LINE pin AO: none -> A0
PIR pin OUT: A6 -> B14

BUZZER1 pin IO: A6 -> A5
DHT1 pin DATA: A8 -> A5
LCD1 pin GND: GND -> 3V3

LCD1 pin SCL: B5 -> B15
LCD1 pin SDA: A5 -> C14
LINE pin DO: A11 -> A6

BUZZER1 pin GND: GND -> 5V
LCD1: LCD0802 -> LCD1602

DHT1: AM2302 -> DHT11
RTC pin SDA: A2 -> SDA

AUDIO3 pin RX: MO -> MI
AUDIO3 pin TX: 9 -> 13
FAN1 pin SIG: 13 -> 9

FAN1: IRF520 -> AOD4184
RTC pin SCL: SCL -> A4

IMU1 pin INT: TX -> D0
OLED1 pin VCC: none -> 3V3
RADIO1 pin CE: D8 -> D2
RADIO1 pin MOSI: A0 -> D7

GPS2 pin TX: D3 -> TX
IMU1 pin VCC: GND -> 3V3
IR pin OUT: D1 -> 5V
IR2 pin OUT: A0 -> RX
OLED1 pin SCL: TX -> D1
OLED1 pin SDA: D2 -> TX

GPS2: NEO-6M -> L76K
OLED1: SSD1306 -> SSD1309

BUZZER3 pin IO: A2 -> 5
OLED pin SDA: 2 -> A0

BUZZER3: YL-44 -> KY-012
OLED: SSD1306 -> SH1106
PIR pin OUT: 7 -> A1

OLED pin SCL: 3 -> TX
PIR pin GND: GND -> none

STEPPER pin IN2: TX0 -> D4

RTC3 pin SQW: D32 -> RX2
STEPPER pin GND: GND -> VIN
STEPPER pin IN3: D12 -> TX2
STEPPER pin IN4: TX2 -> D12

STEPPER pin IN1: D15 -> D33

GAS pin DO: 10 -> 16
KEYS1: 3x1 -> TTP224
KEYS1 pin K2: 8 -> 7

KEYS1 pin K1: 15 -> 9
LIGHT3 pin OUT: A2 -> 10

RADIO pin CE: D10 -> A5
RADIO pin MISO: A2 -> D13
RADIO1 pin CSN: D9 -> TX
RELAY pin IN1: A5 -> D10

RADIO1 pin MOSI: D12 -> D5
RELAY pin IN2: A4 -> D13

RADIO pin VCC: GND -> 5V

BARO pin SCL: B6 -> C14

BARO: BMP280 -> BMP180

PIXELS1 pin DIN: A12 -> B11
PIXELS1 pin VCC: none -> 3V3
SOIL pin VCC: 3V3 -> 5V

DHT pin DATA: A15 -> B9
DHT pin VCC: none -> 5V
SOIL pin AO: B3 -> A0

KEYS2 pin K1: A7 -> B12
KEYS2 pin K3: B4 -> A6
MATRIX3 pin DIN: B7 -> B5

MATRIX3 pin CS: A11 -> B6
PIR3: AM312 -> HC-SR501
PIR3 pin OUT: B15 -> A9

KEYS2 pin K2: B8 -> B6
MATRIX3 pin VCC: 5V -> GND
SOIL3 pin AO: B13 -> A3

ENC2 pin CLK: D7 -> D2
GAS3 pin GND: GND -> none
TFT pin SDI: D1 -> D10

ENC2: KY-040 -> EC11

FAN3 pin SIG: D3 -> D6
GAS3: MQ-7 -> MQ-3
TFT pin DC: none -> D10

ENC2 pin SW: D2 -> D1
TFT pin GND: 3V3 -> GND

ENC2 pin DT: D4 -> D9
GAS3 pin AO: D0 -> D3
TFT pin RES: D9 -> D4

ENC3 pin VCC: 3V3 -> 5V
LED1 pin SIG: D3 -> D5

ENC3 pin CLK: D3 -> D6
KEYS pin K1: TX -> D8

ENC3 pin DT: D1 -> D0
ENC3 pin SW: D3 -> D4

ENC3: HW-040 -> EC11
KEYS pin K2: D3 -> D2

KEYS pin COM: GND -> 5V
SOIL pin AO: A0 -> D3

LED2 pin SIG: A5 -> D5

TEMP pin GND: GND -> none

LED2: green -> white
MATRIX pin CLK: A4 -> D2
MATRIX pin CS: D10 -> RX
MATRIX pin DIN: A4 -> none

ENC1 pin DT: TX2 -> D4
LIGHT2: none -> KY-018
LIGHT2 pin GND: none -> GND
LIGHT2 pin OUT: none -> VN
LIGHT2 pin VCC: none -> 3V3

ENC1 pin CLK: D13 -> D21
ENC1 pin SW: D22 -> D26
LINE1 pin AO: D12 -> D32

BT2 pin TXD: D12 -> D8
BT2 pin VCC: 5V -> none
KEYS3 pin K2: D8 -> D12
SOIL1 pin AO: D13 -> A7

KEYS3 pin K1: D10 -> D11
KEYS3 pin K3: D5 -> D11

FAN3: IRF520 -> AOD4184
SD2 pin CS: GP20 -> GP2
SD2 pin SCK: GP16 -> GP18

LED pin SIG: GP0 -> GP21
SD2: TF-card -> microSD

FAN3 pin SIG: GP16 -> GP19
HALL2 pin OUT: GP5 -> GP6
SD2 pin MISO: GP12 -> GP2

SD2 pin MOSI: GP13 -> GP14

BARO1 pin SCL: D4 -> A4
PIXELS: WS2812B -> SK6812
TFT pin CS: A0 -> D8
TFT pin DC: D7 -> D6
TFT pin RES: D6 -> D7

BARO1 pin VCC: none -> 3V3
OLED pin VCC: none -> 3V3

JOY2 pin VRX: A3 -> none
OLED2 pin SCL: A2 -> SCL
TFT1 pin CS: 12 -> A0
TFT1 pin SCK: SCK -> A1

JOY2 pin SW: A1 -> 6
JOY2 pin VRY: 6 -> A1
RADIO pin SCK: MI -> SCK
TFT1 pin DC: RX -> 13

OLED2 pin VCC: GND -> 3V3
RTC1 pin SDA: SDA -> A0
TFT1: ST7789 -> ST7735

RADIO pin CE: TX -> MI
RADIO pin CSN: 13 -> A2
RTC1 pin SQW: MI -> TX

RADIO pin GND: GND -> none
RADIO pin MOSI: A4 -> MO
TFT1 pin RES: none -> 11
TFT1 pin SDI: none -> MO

——

ASSIGNMENT
Each line from the one containing "KEYS pin K1: TX -> D8" to the end of the entries above should be copied exactly, and no other line.

ANSWER FOR THIS EXERCISE
KEYS pin K1: TX -> D8

ENC3 pin DT: D1 -> D0
ENC3 pin SW: D3 -> D4

ENC3: HW-040 -> EC11
KEYS pin K2: D3 -> D2

KEYS pin COM: GND -> 5V
SOIL pin AO: A0 -> D3

LED2 pin SIG: A5 -> D5

TEMP pin GND: GND -> none

LED2: green -> white
MATRIX pin CLK: A4 -> D2
MATRIX pin CS: D10 -> RX
MATRIX pin DIN: A4 -> none

ENC1 pin DT: TX2 -> D4
LIGHT2: none -> KY-018
LIGHT2 pin GND: none -> GND
LIGHT2 pin OUT: none -> VN
LIGHT2 pin VCC: none -> 3V3

ENC1 pin CLK: D13 -> D21
ENC1 pin SW: D22 -> D26
LINE1 pin AO: D12 -> D32

BT2 pin TXD: D12 -> D8
BT2 pin VCC: 5V -> none
KEYS3 pin K2: D8 -> D12
SOIL1 pin AO: D13 -> A7

KEYS3 pin K1: D10 -> D11
KEYS3 pin K3: D5 -> D11

FAN3: IRF520 -> AOD4184
SD2 pin CS: GP20 -> GP2
SD2 pin SCK: GP16 -> GP18

LED pin SIG: GP0 -> GP21
SD2: TF-card -> microSD

FAN3 pin SIG: GP16 -> GP19
HALL2 pin OUT: GP5 -> GP6
SD2 pin MISO: GP12 -> GP2

SD2 pin MOSI: GP13 -> GP14

BARO1 pin SCL: D4 -> A4
PIXELS: WS2812B -> SK6812
TFT pin CS: A0 -> D8
TFT pin DC: D7 -> D6
TFT pin RES: D6 -> D7

BARO1 pin VCC: none -> 3V3
OLED pin VCC: none -> 3V3

JOY2 pin VRX: A3 -> none
OLED2 pin SCL: A2 -> SCL
TFT1 pin CS: 12 -> A0
TFT1 pin SCK: SCK -> A1

JOY2 pin SW: A1 -> 6
JOY2 pin VRY: 6 -> A1
RADIO pin SCK: MI -> SCK
TFT1 pin DC: RX -> 13

OLED2 pin VCC: GND -> 3V3
RTC1 pin SDA: SDA -> A0
TFT1: ST7789 -> ST7735

RADIO pin CE: TX -> MI
RADIO pin CSN: 13 -> A2
RTC1 pin SQW: MI -> TX

RADIO pin GND: GND -> none
RADIO pin MOSI: A4 -> MO
TFT1 pin RES: none -> 11
TFT1 pin SDI: none -> MO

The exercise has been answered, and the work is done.